• **EXERCISE OBJECTIVE**: Before answering, work out how many lines below contain the string "pink"; the reply is that number alone.

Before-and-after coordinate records
────────

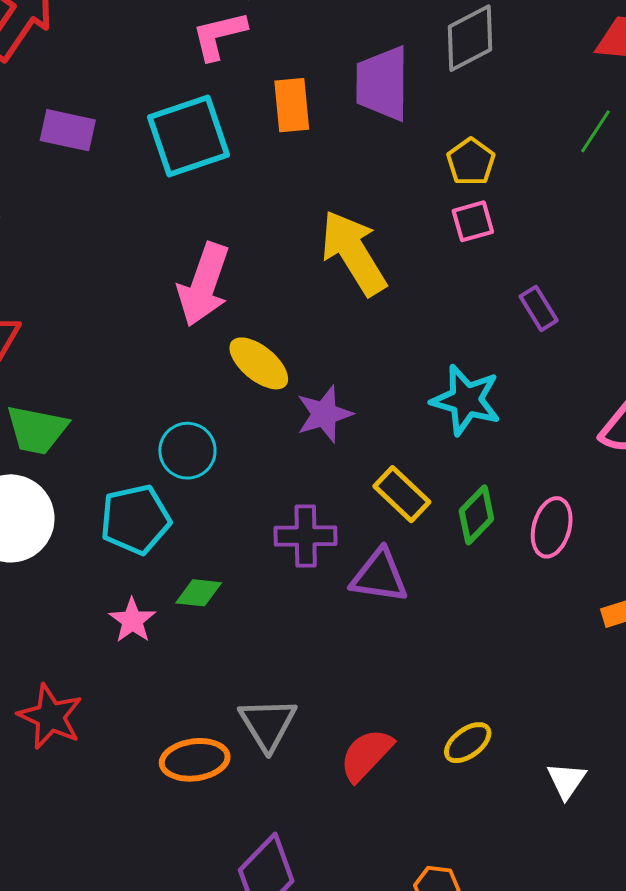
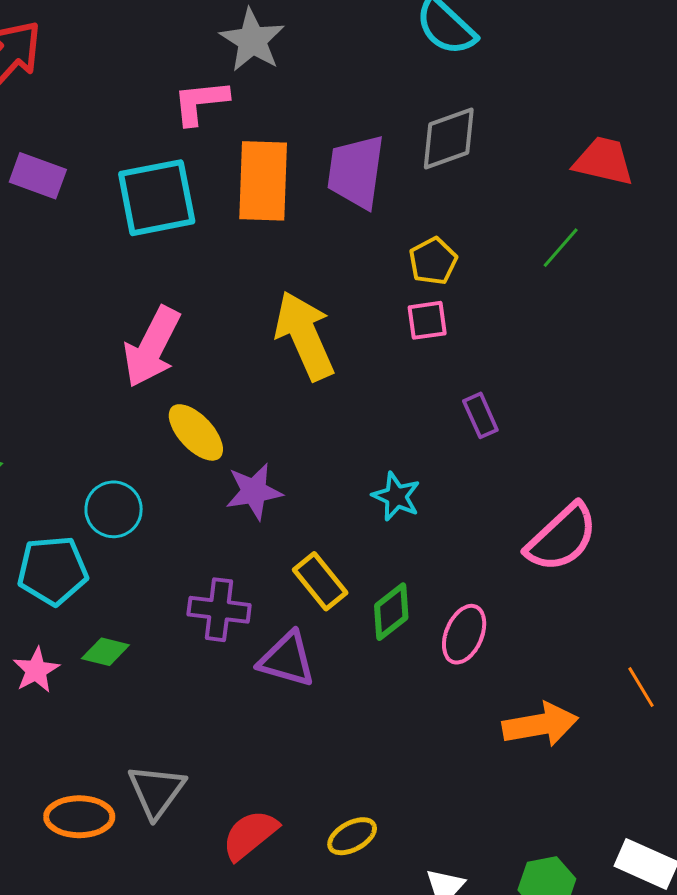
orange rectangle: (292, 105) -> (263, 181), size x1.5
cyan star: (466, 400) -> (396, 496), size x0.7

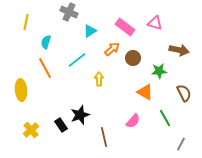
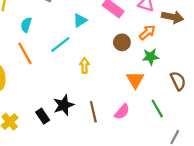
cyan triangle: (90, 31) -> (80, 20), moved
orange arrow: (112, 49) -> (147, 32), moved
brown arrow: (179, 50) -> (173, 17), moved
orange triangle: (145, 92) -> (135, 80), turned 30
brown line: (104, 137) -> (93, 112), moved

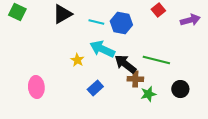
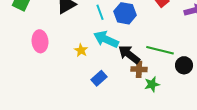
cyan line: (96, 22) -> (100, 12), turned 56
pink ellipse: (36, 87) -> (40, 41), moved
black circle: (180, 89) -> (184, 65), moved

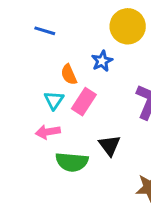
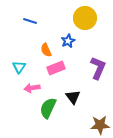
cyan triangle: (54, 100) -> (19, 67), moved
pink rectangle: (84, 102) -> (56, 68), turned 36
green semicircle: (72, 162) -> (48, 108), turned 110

────────

• **THE ANSWER**: 2